##### Data shown #####
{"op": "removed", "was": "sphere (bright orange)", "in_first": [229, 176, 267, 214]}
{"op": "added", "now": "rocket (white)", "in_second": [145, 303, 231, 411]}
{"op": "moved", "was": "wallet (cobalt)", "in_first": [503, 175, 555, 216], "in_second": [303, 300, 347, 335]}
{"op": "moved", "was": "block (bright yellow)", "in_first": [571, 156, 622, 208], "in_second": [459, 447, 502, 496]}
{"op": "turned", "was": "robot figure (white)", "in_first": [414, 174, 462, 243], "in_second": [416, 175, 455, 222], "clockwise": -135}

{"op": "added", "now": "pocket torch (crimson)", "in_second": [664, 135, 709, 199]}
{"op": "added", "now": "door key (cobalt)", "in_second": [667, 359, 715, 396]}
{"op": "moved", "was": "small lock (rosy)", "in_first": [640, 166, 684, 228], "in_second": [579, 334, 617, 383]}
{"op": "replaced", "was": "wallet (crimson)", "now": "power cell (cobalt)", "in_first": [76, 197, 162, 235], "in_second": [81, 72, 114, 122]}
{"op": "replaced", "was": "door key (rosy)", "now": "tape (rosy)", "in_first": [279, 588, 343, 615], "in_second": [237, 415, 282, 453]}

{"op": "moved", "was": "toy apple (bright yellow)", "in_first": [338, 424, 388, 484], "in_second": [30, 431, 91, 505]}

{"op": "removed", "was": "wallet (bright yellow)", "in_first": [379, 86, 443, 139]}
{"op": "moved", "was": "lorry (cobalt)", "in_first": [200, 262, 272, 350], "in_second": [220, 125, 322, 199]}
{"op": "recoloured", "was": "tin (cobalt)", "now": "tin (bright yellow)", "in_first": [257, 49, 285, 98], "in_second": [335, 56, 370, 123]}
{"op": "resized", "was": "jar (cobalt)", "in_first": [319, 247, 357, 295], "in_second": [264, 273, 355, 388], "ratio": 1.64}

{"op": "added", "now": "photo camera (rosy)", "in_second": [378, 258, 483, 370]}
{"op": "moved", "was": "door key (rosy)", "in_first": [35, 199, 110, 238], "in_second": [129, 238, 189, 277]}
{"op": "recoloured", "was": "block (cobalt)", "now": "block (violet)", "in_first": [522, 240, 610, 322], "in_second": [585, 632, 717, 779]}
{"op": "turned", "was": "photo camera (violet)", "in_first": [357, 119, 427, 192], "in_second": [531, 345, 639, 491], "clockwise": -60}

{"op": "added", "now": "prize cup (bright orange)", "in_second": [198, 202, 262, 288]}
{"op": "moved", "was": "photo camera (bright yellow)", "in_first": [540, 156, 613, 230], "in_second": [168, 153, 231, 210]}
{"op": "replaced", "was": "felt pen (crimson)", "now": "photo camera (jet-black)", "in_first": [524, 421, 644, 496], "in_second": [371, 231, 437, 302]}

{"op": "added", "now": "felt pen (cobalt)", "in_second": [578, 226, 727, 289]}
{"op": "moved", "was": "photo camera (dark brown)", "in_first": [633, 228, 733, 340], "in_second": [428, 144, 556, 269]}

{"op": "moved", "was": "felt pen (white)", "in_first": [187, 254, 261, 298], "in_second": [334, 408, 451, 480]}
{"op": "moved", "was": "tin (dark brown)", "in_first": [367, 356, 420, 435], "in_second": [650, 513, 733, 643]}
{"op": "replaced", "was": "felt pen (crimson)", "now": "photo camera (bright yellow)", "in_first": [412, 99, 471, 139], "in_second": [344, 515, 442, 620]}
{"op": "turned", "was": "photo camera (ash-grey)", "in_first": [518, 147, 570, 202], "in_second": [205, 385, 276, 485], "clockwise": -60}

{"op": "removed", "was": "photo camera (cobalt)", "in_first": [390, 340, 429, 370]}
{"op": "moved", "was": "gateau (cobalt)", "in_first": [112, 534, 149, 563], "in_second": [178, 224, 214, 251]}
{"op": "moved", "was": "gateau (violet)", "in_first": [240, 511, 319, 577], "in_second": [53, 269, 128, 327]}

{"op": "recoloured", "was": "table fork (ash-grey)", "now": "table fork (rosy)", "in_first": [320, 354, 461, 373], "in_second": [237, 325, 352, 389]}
#####
• Requirement:
The expected output is every record, repeated exactly.

• Written answer:
{"op": "removed", "was": "sphere (bright orange)", "in_first": [229, 176, 267, 214]}
{"op": "added", "now": "rocket (white)", "in_second": [145, 303, 231, 411]}
{"op": "moved", "was": "wallet (cobalt)", "in_first": [503, 175, 555, 216], "in_second": [303, 300, 347, 335]}
{"op": "moved", "was": "block (bright yellow)", "in_first": [571, 156, 622, 208], "in_second": [459, 447, 502, 496]}
{"op": "turned", "was": "robot figure (white)", "in_first": [414, 174, 462, 243], "in_second": [416, 175, 455, 222], "clockwise": -135}

{"op": "added", "now": "pocket torch (crimson)", "in_second": [664, 135, 709, 199]}
{"op": "added", "now": "door key (cobalt)", "in_second": [667, 359, 715, 396]}
{"op": "moved", "was": "small lock (rosy)", "in_first": [640, 166, 684, 228], "in_second": [579, 334, 617, 383]}
{"op": "replaced", "was": "wallet (crimson)", "now": "power cell (cobalt)", "in_first": [76, 197, 162, 235], "in_second": [81, 72, 114, 122]}
{"op": "replaced", "was": "door key (rosy)", "now": "tape (rosy)", "in_first": [279, 588, 343, 615], "in_second": [237, 415, 282, 453]}

{"op": "moved", "was": "toy apple (bright yellow)", "in_first": [338, 424, 388, 484], "in_second": [30, 431, 91, 505]}

{"op": "removed", "was": "wallet (bright yellow)", "in_first": [379, 86, 443, 139]}
{"op": "moved", "was": "lorry (cobalt)", "in_first": [200, 262, 272, 350], "in_second": [220, 125, 322, 199]}
{"op": "recoloured", "was": "tin (cobalt)", "now": "tin (bright yellow)", "in_first": [257, 49, 285, 98], "in_second": [335, 56, 370, 123]}
{"op": "resized", "was": "jar (cobalt)", "in_first": [319, 247, 357, 295], "in_second": [264, 273, 355, 388], "ratio": 1.64}

{"op": "added", "now": "photo camera (rosy)", "in_second": [378, 258, 483, 370]}
{"op": "moved", "was": "door key (rosy)", "in_first": [35, 199, 110, 238], "in_second": [129, 238, 189, 277]}
{"op": "recoloured", "was": "block (cobalt)", "now": "block (violet)", "in_first": [522, 240, 610, 322], "in_second": [585, 632, 717, 779]}
{"op": "turned", "was": "photo camera (violet)", "in_first": [357, 119, 427, 192], "in_second": [531, 345, 639, 491], "clockwise": -60}

{"op": "added", "now": "prize cup (bright orange)", "in_second": [198, 202, 262, 288]}
{"op": "moved", "was": "photo camera (bright yellow)", "in_first": [540, 156, 613, 230], "in_second": [168, 153, 231, 210]}
{"op": "replaced", "was": "felt pen (crimson)", "now": "photo camera (jet-black)", "in_first": [524, 421, 644, 496], "in_second": [371, 231, 437, 302]}

{"op": "added", "now": "felt pen (cobalt)", "in_second": [578, 226, 727, 289]}
{"op": "moved", "was": "photo camera (dark brown)", "in_first": [633, 228, 733, 340], "in_second": [428, 144, 556, 269]}

{"op": "moved", "was": "felt pen (white)", "in_first": [187, 254, 261, 298], "in_second": [334, 408, 451, 480]}
{"op": "moved", "was": "tin (dark brown)", "in_first": [367, 356, 420, 435], "in_second": [650, 513, 733, 643]}
{"op": "replaced", "was": "felt pen (crimson)", "now": "photo camera (bright yellow)", "in_first": [412, 99, 471, 139], "in_second": [344, 515, 442, 620]}
{"op": "turned", "was": "photo camera (ash-grey)", "in_first": [518, 147, 570, 202], "in_second": [205, 385, 276, 485], "clockwise": -60}

{"op": "removed", "was": "photo camera (cobalt)", "in_first": [390, 340, 429, 370]}
{"op": "moved", "was": "gateau (cobalt)", "in_first": [112, 534, 149, 563], "in_second": [178, 224, 214, 251]}
{"op": "moved", "was": "gateau (violet)", "in_first": [240, 511, 319, 577], "in_second": [53, 269, 128, 327]}

{"op": "recoloured", "was": "table fork (ash-grey)", "now": "table fork (rosy)", "in_first": [320, 354, 461, 373], "in_second": [237, 325, 352, 389]}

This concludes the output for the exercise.